**Problem requirements:**
First find the line with "- chess pawn (emerald) 354, 158, 34, 59" in the entries below, then set down exactly every line through the line with "249, 79, 42, 37", that line included.

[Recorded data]
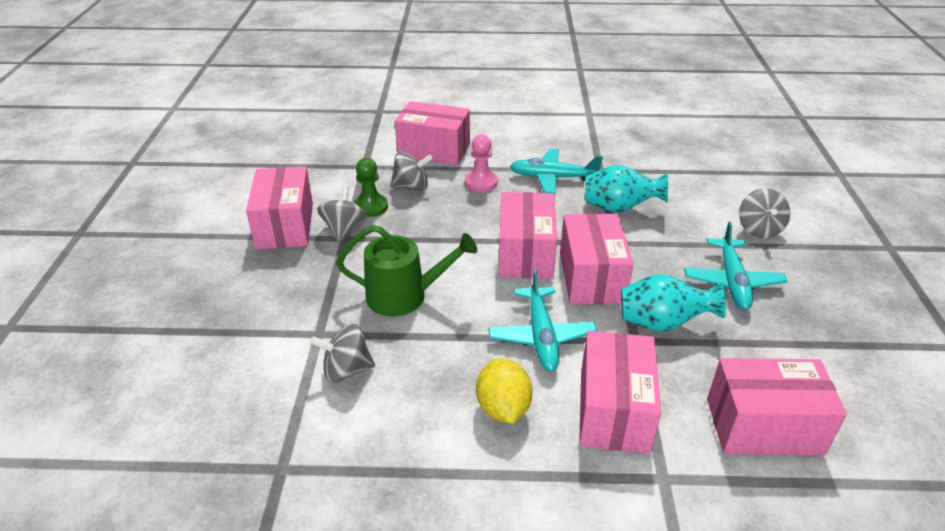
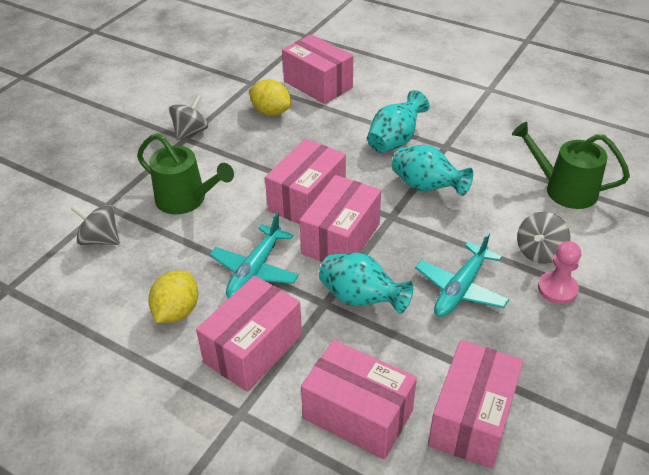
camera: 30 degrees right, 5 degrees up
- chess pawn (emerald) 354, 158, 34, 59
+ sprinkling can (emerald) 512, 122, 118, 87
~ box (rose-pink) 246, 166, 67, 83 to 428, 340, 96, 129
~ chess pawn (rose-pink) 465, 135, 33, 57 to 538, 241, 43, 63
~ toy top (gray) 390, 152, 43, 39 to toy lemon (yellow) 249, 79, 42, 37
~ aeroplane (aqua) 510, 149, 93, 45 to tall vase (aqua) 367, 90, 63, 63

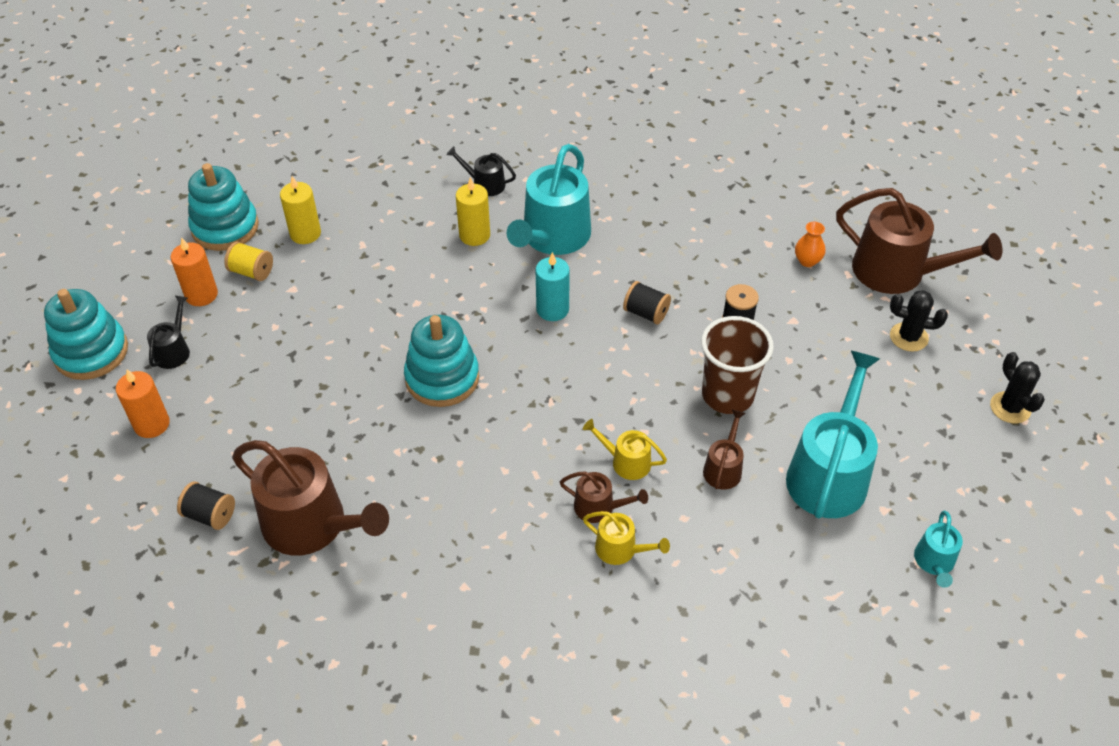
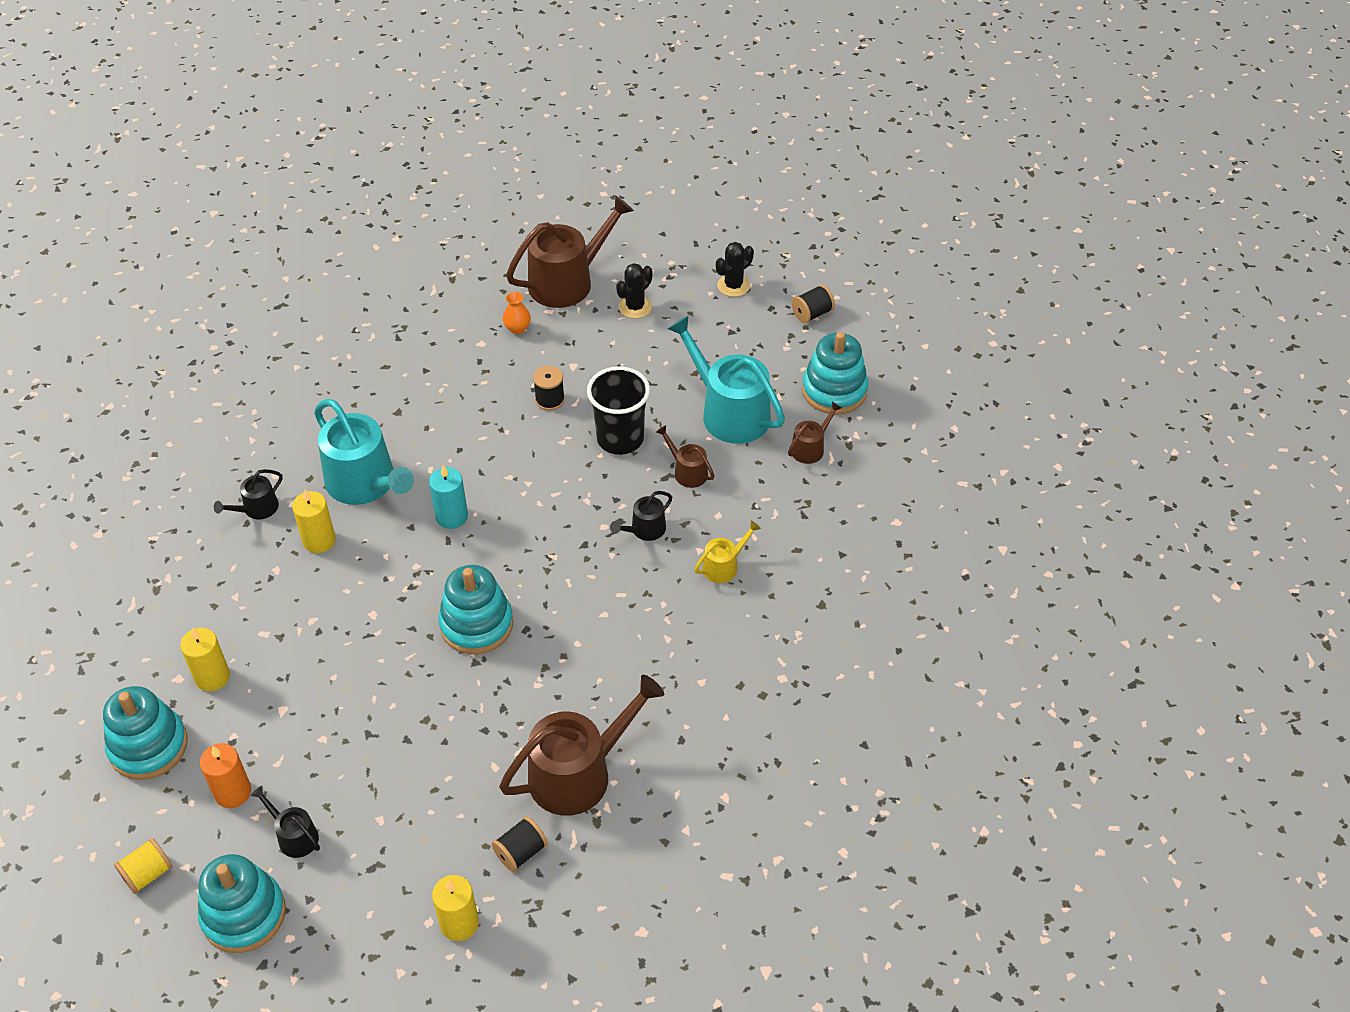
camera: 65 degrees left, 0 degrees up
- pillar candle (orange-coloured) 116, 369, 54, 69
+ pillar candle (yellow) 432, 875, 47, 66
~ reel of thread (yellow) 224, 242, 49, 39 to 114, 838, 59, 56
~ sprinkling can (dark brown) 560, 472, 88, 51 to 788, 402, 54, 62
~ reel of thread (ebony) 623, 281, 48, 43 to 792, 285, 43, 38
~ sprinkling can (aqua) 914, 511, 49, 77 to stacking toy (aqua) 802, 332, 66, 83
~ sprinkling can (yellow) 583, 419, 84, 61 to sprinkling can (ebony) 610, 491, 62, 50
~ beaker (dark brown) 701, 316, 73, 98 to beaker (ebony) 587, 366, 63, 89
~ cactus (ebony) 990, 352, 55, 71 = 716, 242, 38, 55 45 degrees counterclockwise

**The answer:**
- chess pawn (emerald) 354, 158, 34, 59
+ sprinkling can (emerald) 512, 122, 118, 87
~ box (rose-pink) 246, 166, 67, 83 to 428, 340, 96, 129
~ chess pawn (rose-pink) 465, 135, 33, 57 to 538, 241, 43, 63
~ toy top (gray) 390, 152, 43, 39 to toy lemon (yellow) 249, 79, 42, 37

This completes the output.